Instruction: Pick each line containing the word "turned" out of the data below.

Data items:
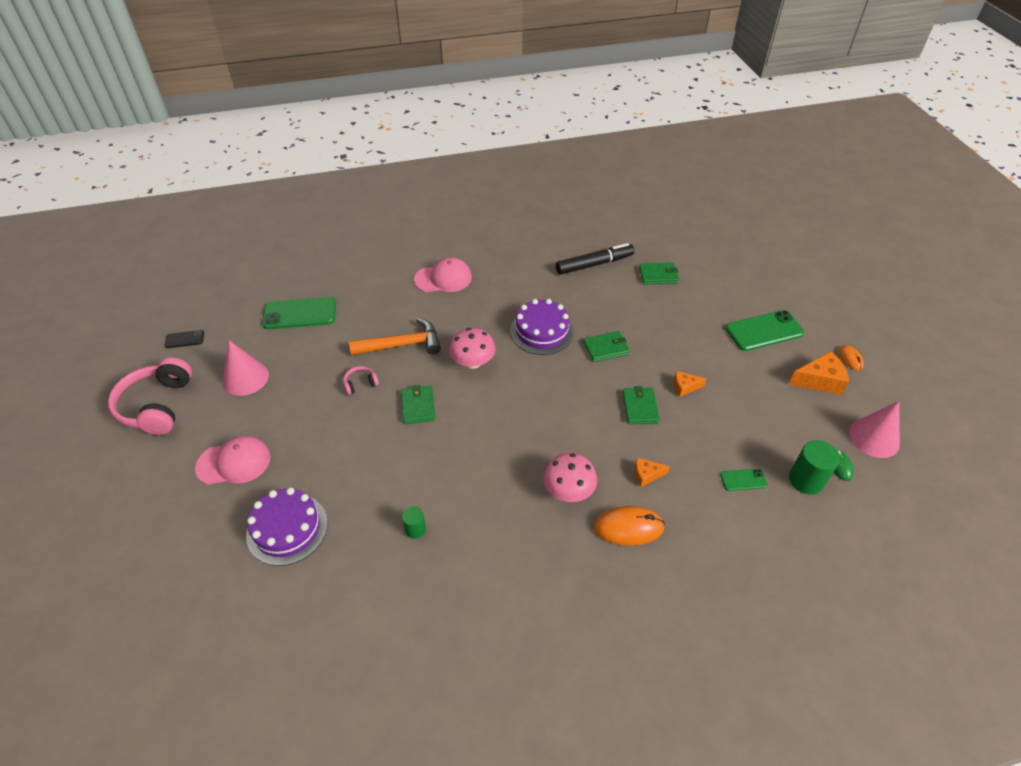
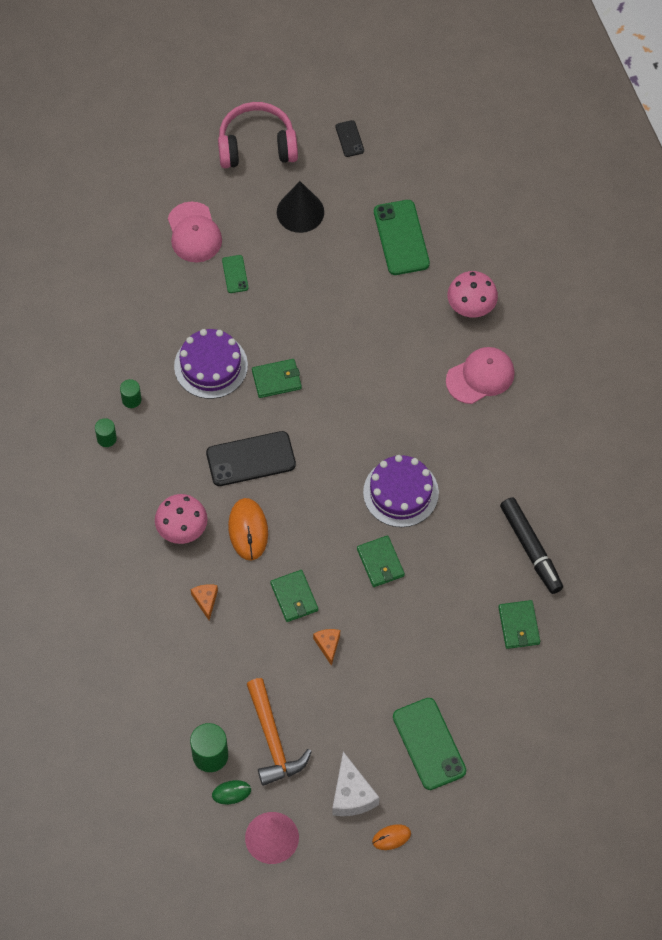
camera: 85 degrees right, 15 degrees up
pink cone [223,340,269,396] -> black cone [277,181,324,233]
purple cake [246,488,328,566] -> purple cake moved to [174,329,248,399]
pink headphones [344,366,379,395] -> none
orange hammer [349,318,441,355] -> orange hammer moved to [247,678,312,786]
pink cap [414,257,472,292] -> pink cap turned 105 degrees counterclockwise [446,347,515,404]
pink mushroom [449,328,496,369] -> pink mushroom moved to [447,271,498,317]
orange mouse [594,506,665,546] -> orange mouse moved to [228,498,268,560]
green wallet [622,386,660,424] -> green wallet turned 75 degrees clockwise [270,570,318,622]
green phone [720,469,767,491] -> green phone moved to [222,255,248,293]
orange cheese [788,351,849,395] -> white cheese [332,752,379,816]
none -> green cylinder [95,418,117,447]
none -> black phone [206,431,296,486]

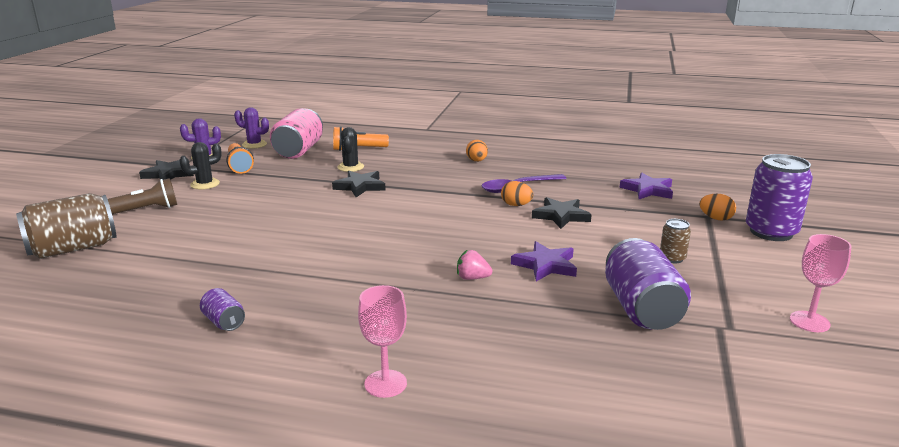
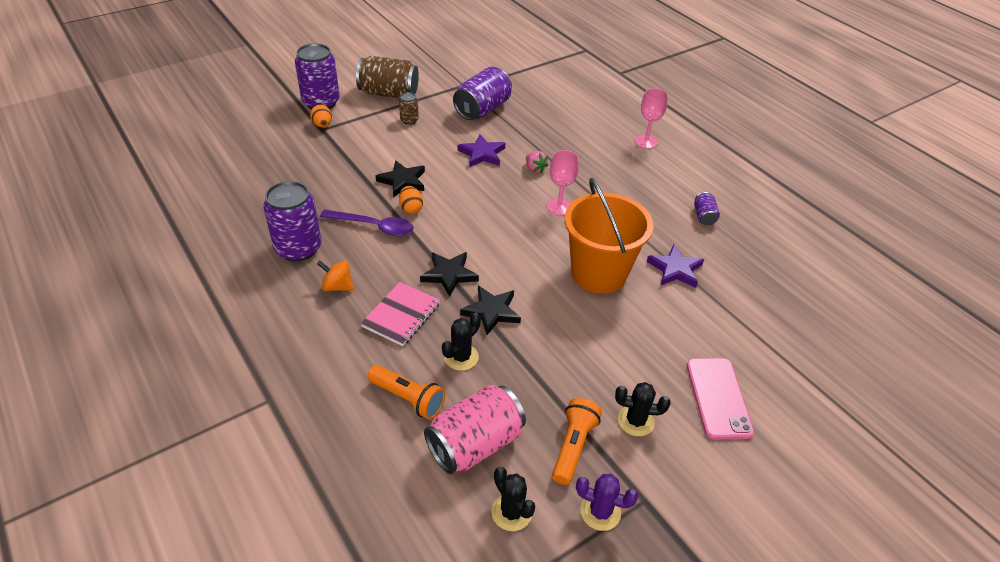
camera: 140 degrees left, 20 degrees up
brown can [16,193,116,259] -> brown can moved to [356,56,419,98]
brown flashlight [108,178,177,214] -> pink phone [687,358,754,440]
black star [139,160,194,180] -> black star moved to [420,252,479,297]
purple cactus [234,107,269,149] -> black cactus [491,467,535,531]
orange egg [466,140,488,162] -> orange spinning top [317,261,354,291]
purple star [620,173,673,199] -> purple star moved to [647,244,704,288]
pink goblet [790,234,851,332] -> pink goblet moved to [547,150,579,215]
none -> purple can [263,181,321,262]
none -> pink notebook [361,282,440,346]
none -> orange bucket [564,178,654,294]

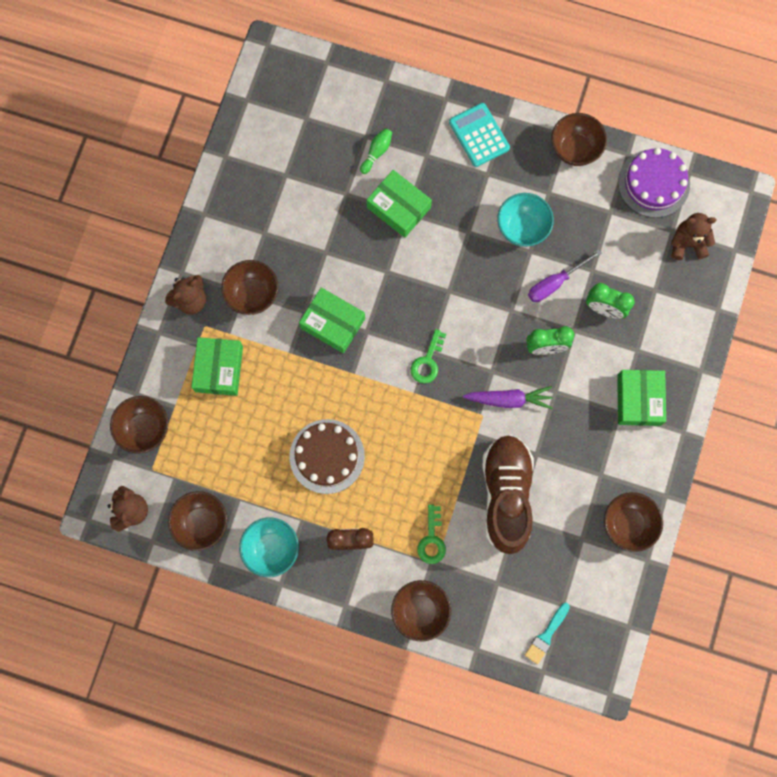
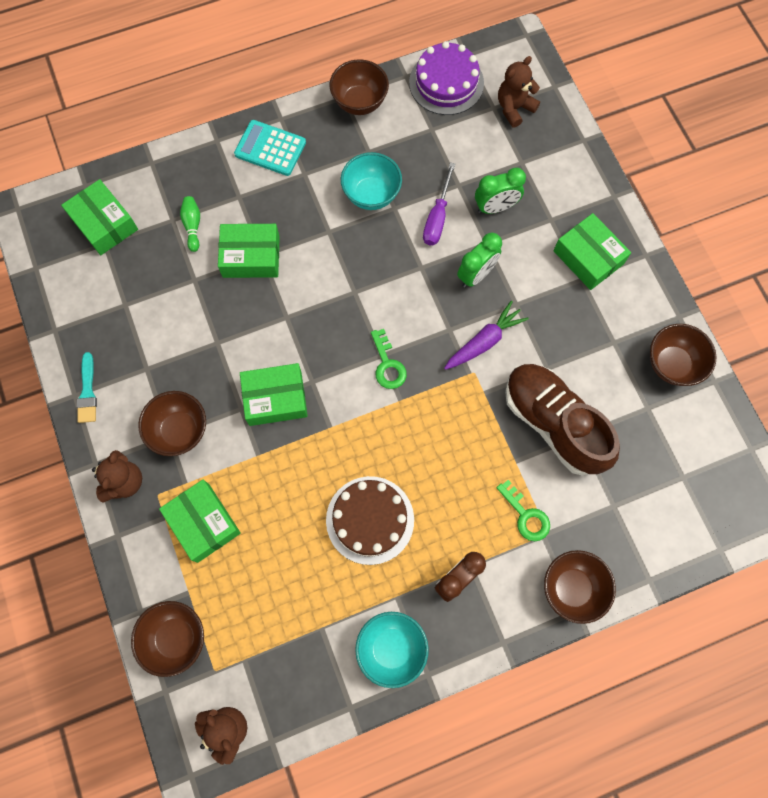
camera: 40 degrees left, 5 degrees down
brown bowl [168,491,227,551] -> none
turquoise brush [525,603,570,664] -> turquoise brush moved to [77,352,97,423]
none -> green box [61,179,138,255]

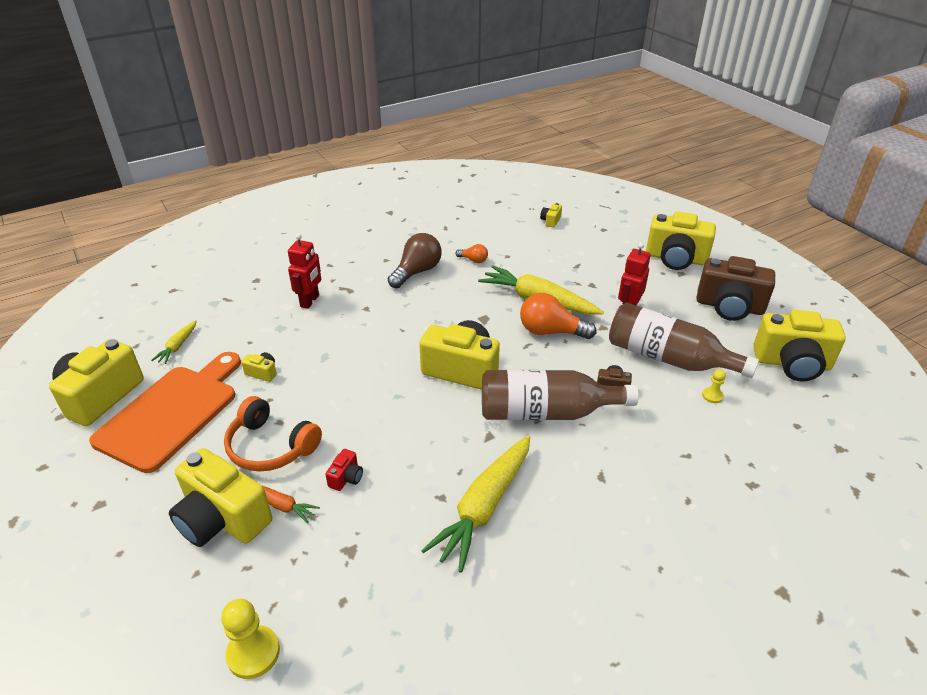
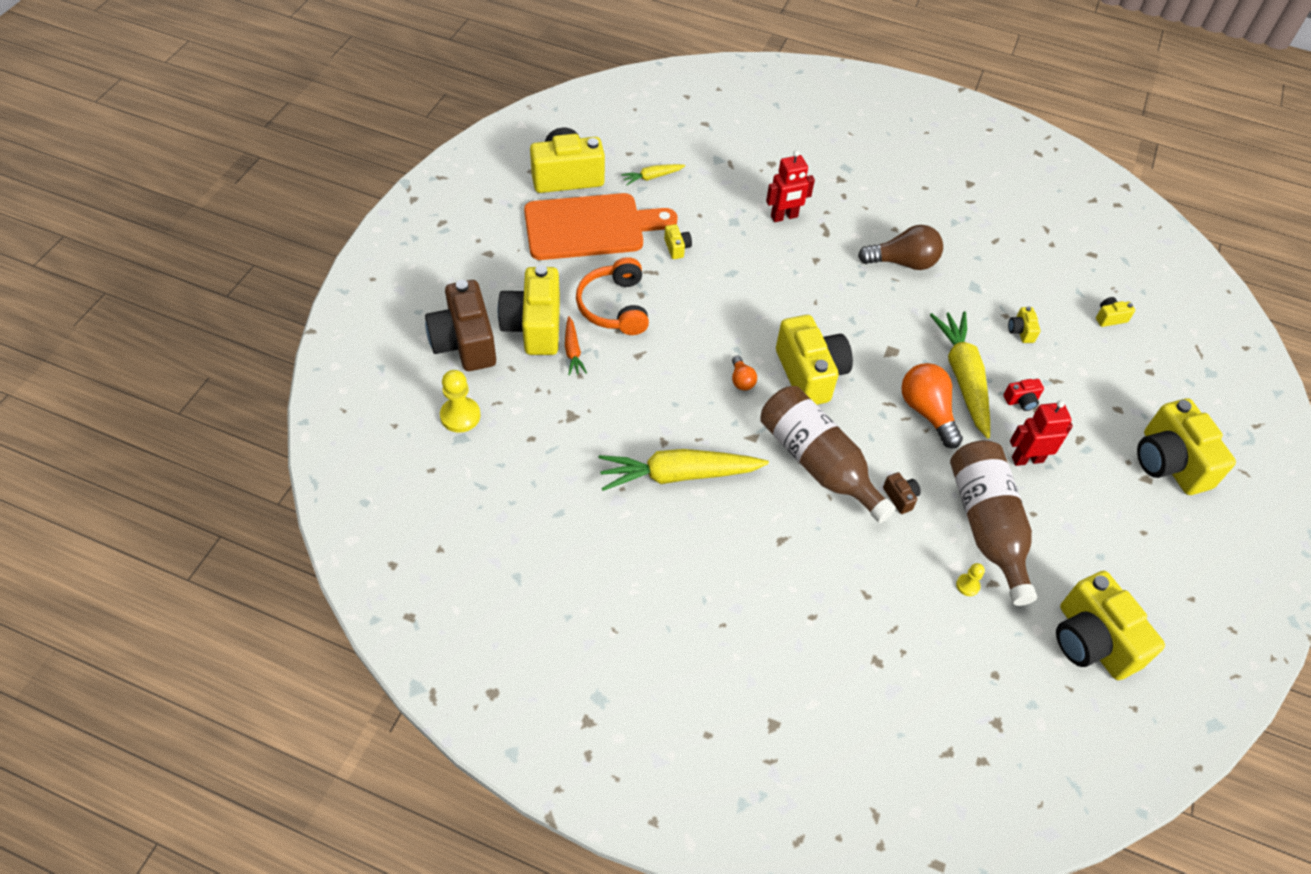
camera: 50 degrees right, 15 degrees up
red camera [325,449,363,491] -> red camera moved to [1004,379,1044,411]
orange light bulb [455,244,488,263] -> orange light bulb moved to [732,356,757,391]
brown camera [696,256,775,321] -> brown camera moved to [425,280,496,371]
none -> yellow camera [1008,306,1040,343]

Answer box:
pink cap [414,257,472,292] -> pink cap turned 105 degrees counterclockwise [446,347,515,404]
green wallet [622,386,660,424] -> green wallet turned 75 degrees clockwise [270,570,318,622]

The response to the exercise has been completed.